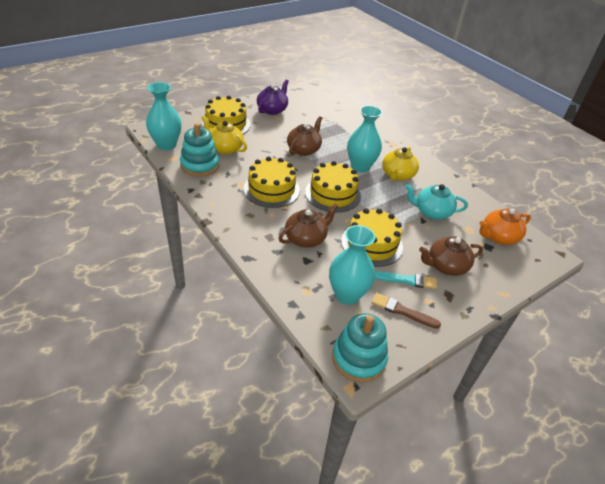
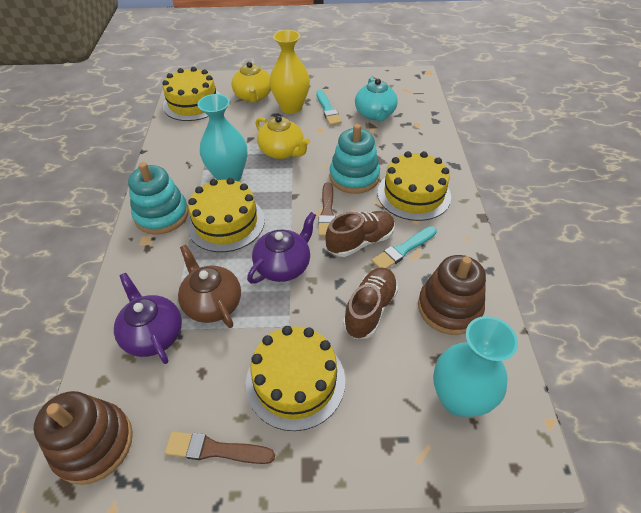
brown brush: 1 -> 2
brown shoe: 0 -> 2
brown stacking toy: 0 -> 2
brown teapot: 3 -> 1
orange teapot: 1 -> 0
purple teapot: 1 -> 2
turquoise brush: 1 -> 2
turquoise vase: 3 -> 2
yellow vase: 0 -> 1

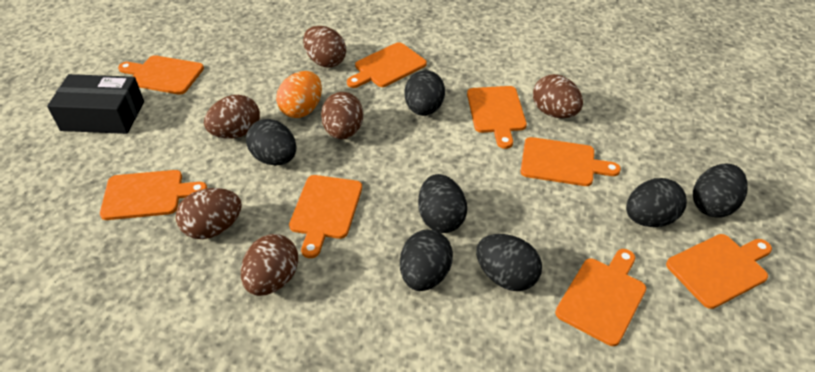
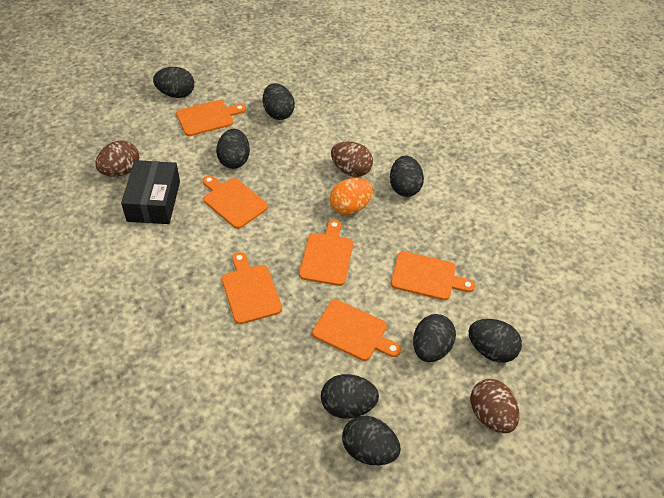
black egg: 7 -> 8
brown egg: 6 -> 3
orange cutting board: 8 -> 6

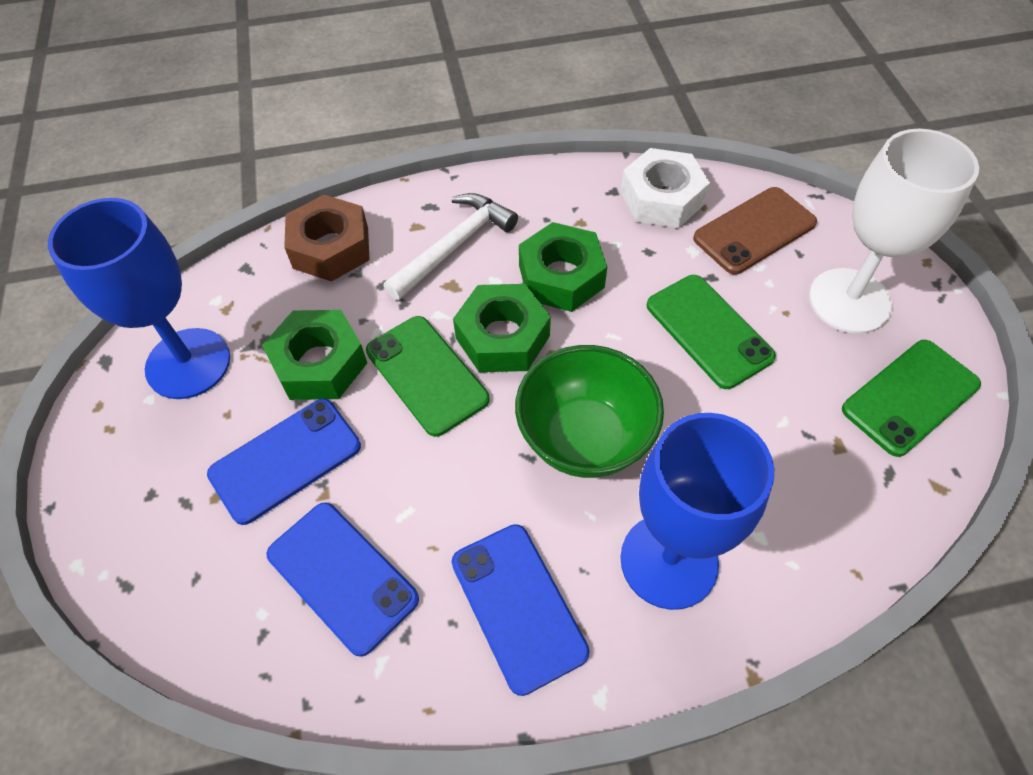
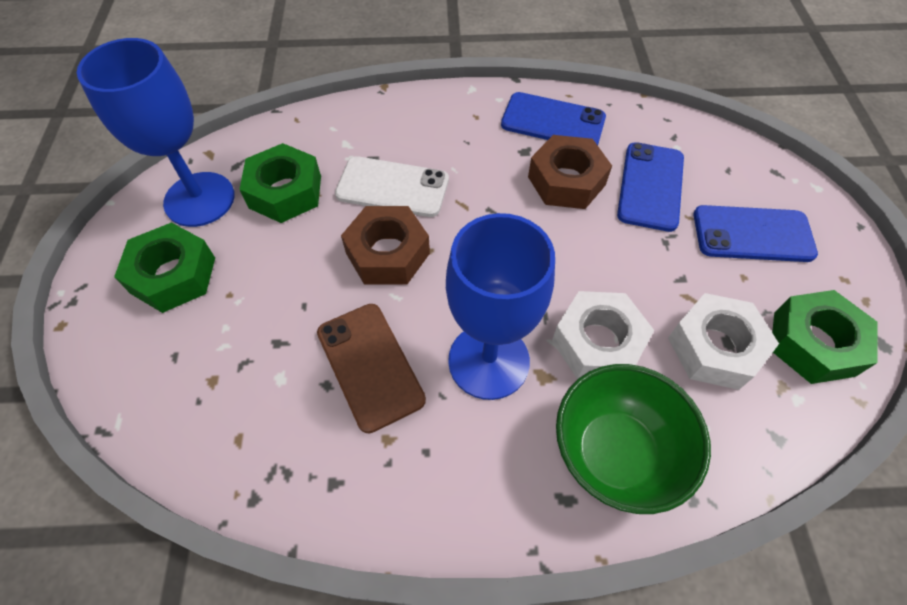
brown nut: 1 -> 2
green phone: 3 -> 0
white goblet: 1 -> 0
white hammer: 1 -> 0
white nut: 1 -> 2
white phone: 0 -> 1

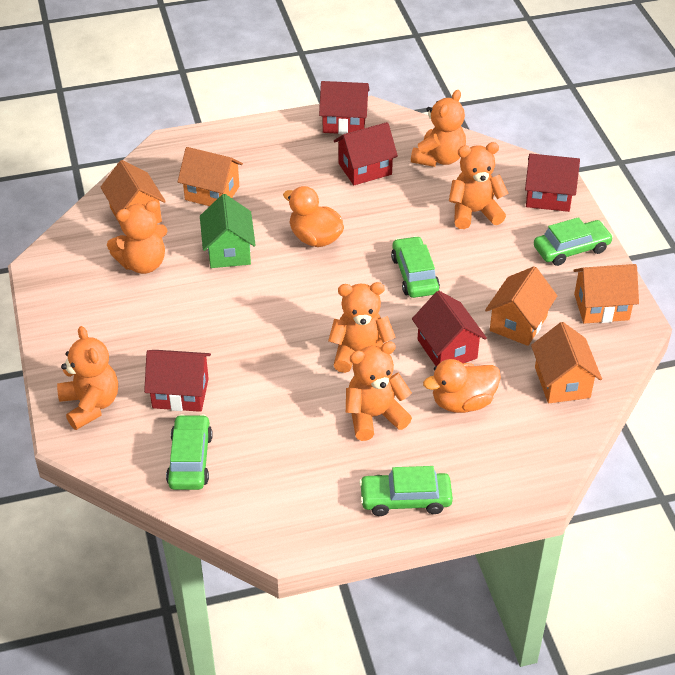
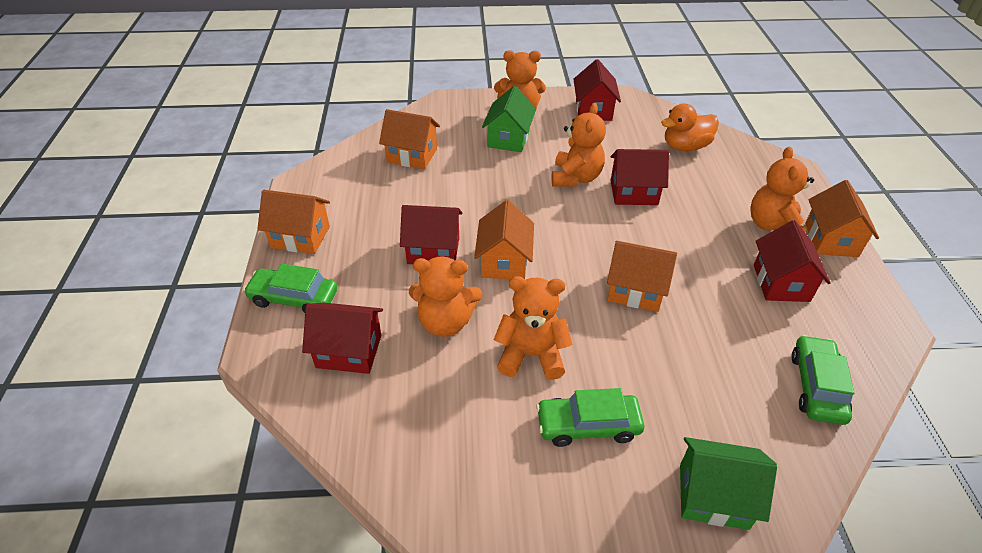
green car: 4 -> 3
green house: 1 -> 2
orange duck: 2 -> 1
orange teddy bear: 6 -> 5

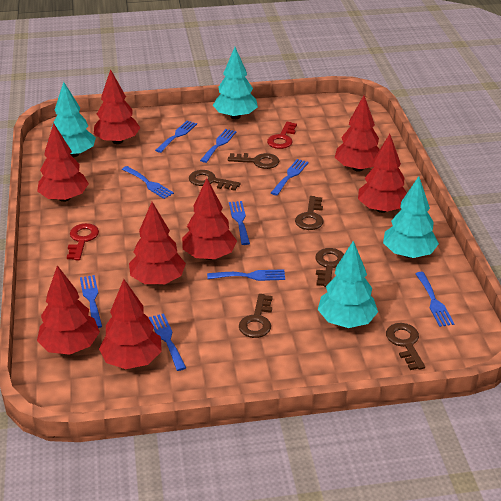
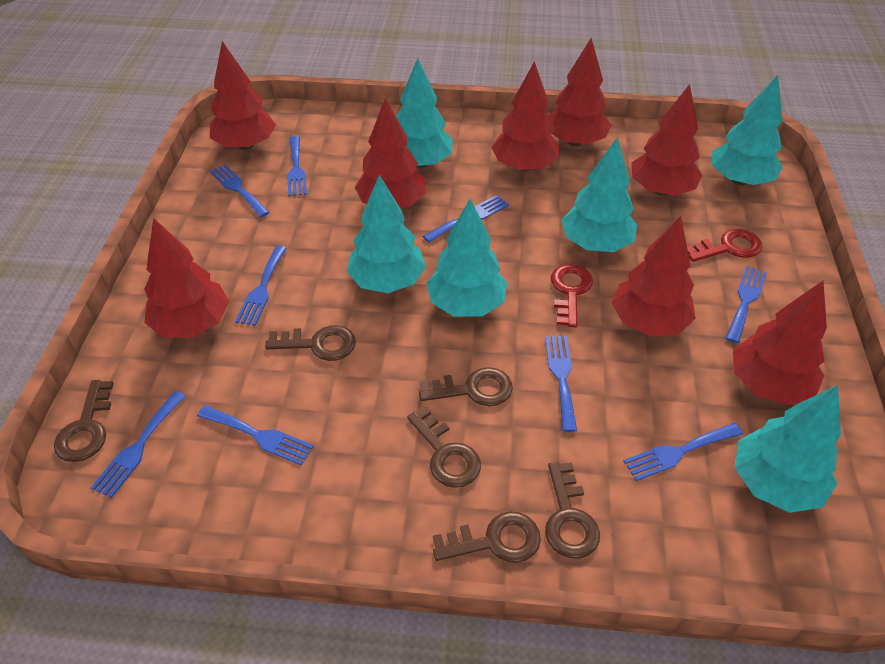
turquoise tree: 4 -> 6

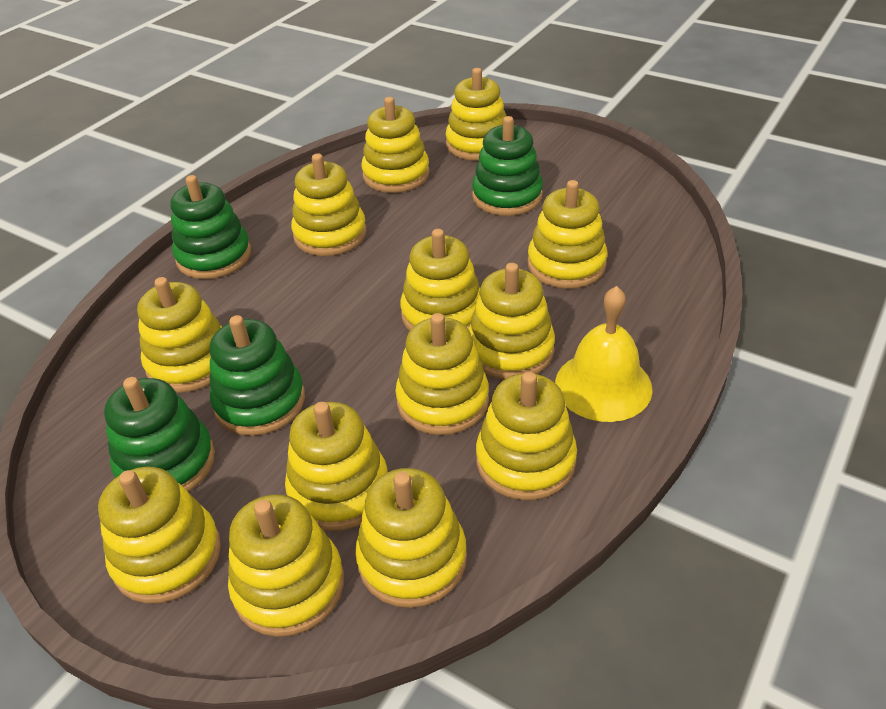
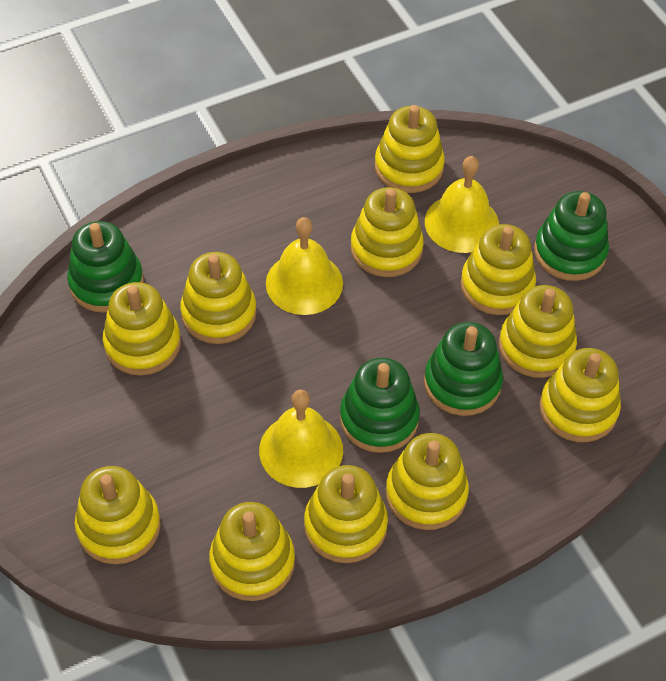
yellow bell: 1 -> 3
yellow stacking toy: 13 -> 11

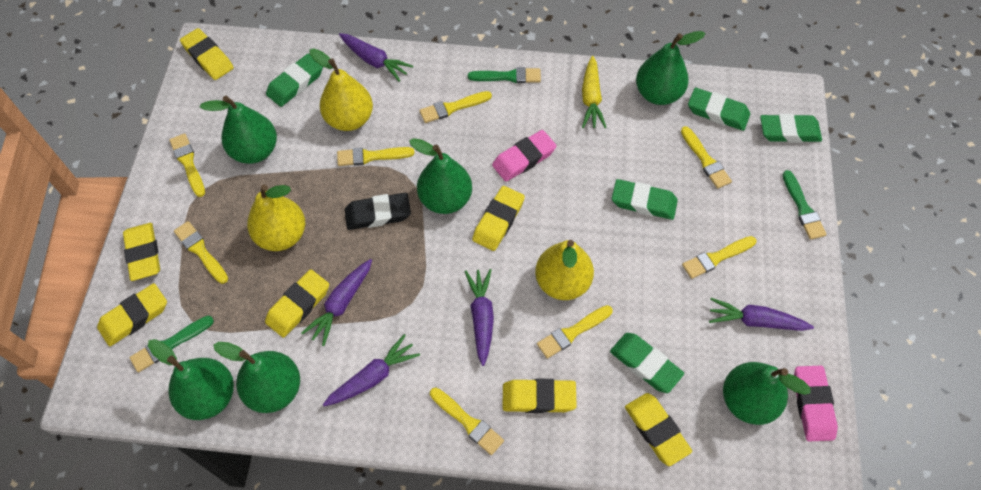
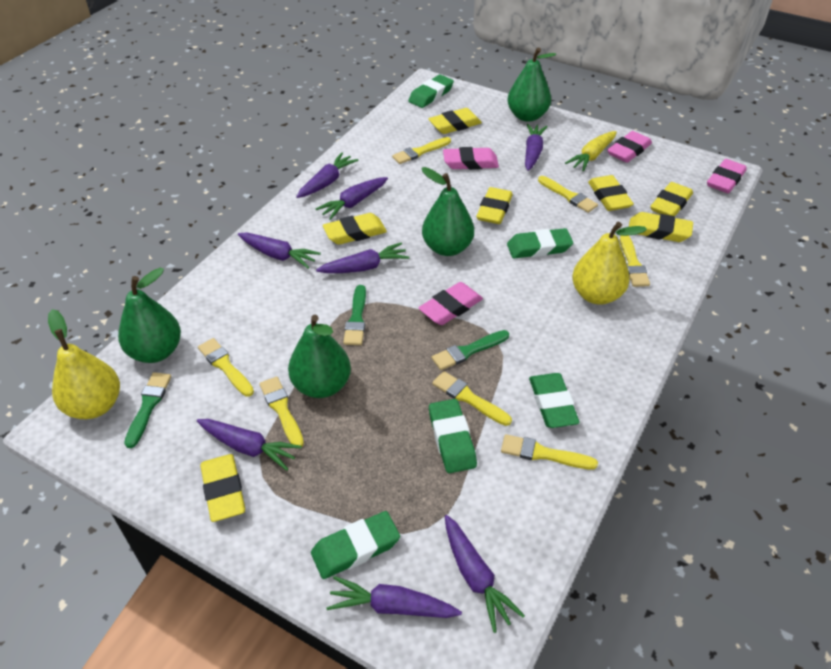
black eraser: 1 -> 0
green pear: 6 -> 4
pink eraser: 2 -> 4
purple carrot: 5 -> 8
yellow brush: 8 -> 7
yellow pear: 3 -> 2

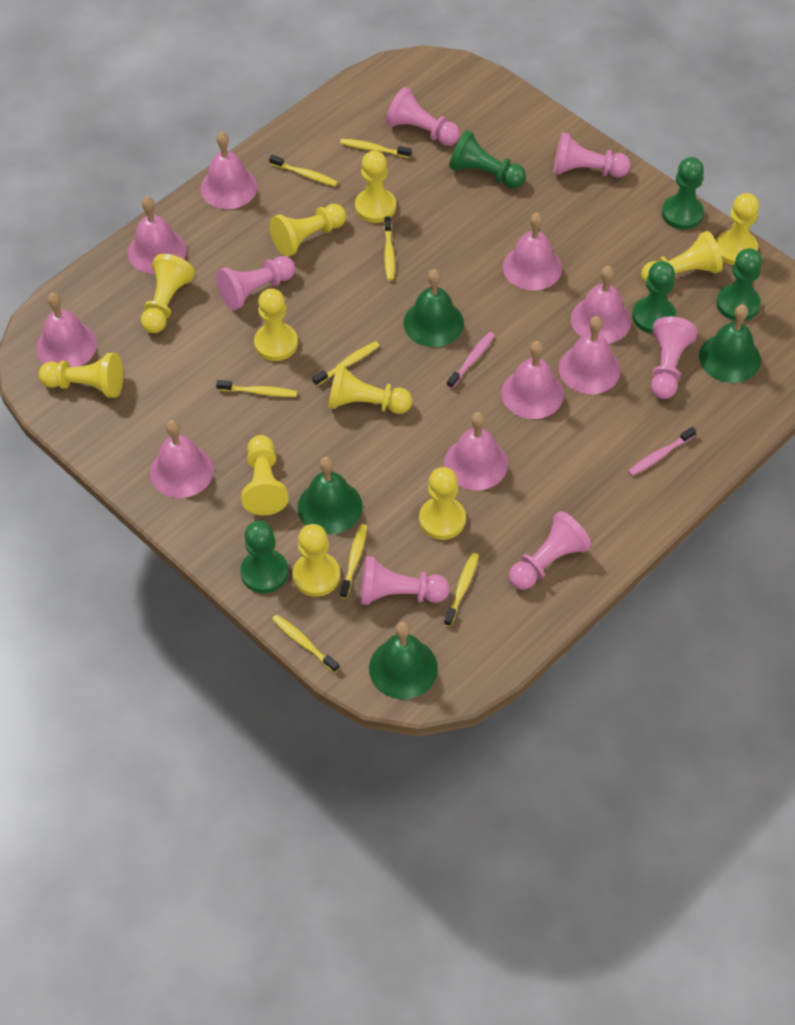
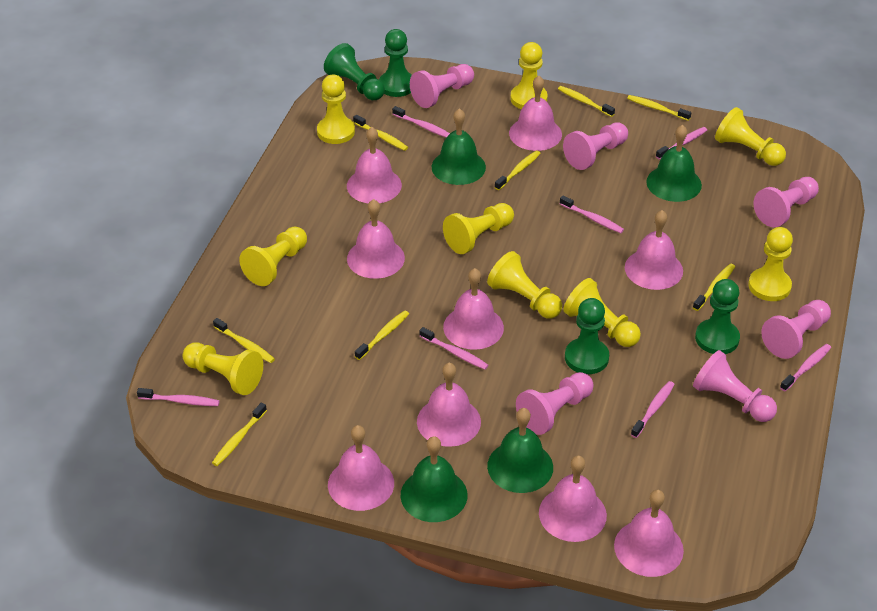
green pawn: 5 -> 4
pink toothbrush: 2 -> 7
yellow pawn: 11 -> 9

########################################

**Exercise directions:** Line by line, restate the data above exactly as it stands, minus the pictures.

**Answer for this exercise:**
brown brush: 1 -> 2
brown shoe: 0 -> 2
brown stacking toy: 0 -> 2
brown teapot: 3 -> 1
orange teapot: 1 -> 0
purple teapot: 1 -> 2
turquoise brush: 1 -> 2
turquoise vase: 3 -> 2
yellow vase: 0 -> 1

black egg: 7 -> 8
brown egg: 6 -> 3
orange cutting board: 8 -> 6

brown nut: 1 -> 2
green phone: 3 -> 0
white goblet: 1 -> 0
white hammer: 1 -> 0
white nut: 1 -> 2
white phone: 0 -> 1

green car: 4 -> 3
green house: 1 -> 2
orange duck: 2 -> 1
orange teddy bear: 6 -> 5

turquoise tree: 4 -> 6

yellow bell: 1 -> 3
yellow stacking toy: 13 -> 11

black eraser: 1 -> 0
green pear: 6 -> 4
pink eraser: 2 -> 4
purple carrot: 5 -> 8
yellow brush: 8 -> 7
yellow pear: 3 -> 2

green pawn: 5 -> 4
pink toothbrush: 2 -> 7
yellow pawn: 11 -> 9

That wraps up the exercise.